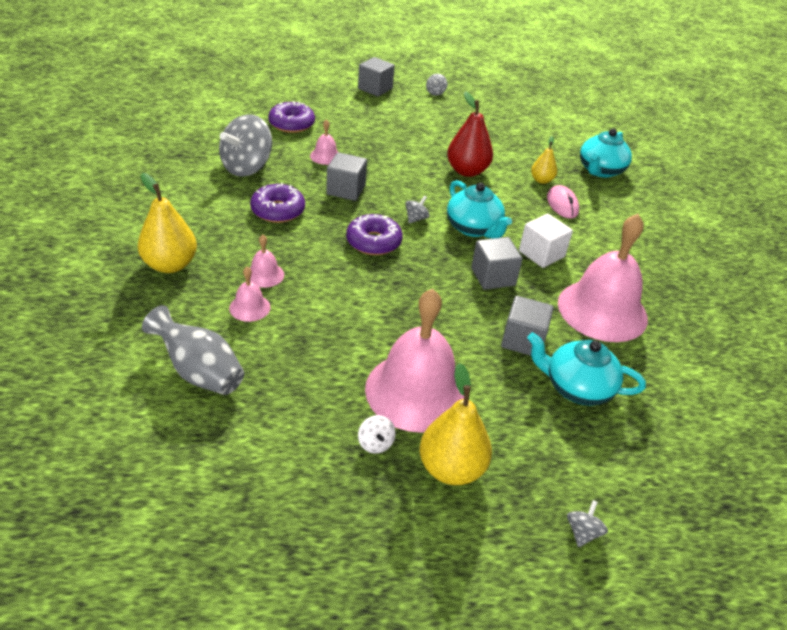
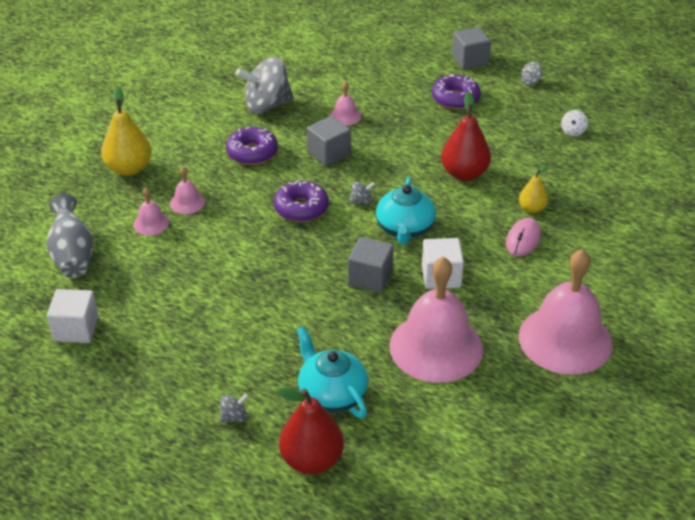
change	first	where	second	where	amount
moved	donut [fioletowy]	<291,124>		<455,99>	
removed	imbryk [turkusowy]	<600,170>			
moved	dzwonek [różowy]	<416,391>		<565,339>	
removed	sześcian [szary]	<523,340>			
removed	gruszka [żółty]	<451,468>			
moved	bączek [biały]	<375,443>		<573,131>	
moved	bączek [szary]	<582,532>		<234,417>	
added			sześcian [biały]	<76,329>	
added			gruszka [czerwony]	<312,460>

- - -

• _PROBLEM STATEMENT_
Pictures stay out; print everything else in the data exactly.

• _EXERCISE RESULT_
change	first	where	second	where	amount
moved	donut [fioletowy]	<291,124>		<455,99>	
removed	imbryk [turkusowy]	<600,170>			
moved	dzwonek [różowy]	<416,391>		<565,339>	
removed	sześcian [szary]	<523,340>			
removed	gruszka [żółty]	<451,468>			
moved	bączek [biały]	<375,443>		<573,131>	
moved	bączek [szary]	<582,532>		<234,417>	
added			sześcian [biały]	<76,329>	
added			gruszka [czerwony]	<312,460>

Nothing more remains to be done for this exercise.